═══ Supplied data
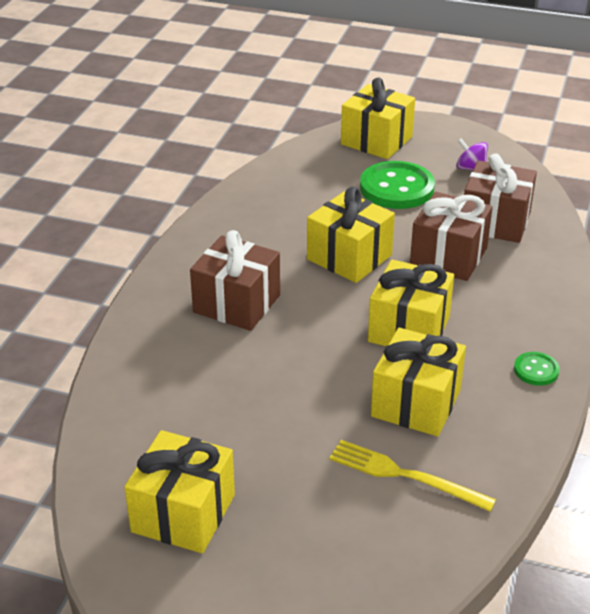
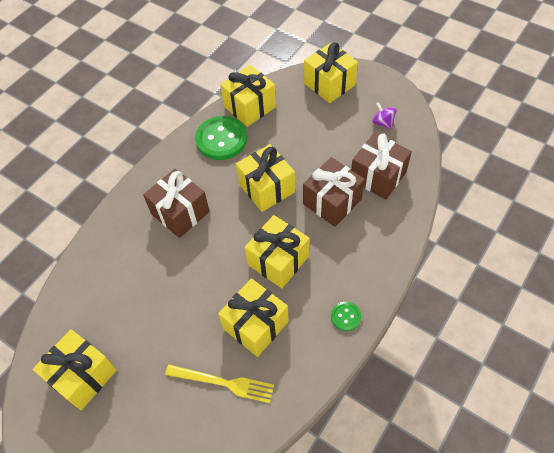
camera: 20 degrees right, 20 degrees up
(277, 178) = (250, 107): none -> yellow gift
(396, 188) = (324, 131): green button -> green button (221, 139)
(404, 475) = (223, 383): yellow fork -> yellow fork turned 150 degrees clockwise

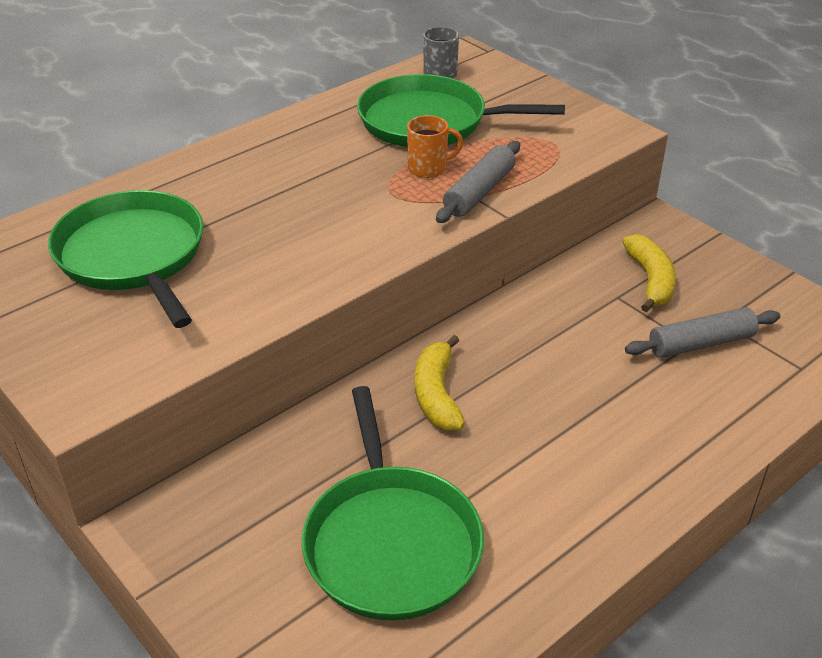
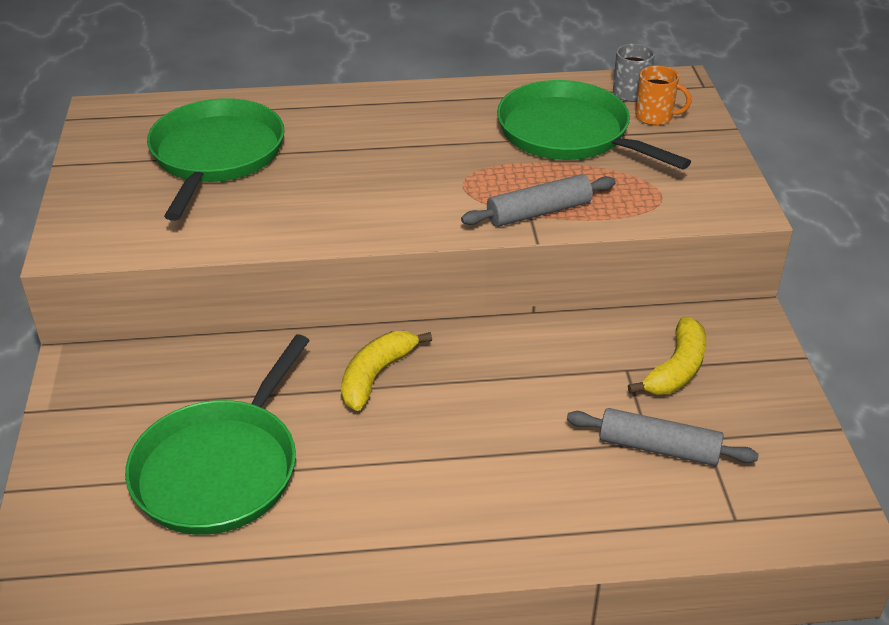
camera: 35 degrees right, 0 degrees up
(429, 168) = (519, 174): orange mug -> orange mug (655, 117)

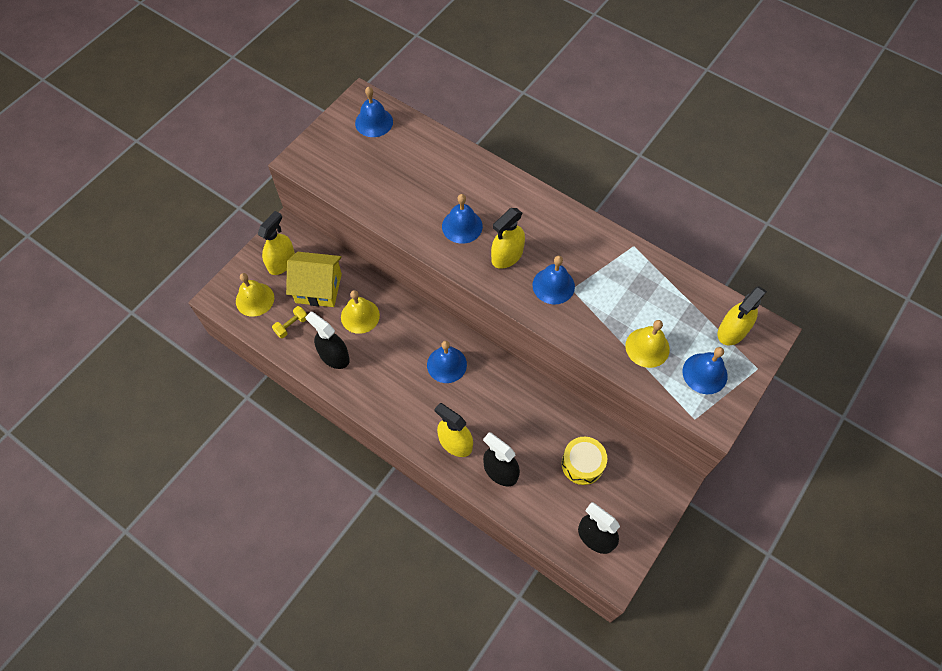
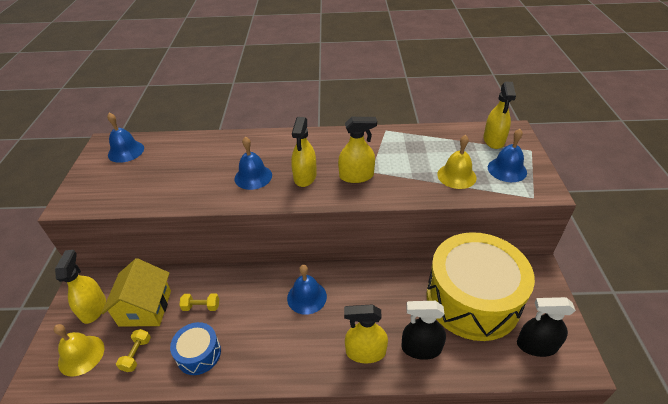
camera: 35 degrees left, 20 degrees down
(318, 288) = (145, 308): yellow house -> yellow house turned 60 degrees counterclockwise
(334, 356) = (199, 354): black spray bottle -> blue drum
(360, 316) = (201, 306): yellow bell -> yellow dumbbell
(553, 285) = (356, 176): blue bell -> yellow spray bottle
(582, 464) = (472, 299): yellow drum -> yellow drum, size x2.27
══════
Exercise instructions. How many of the lines in the records above include the word "yellow"? State that number alone.

Task answer. 6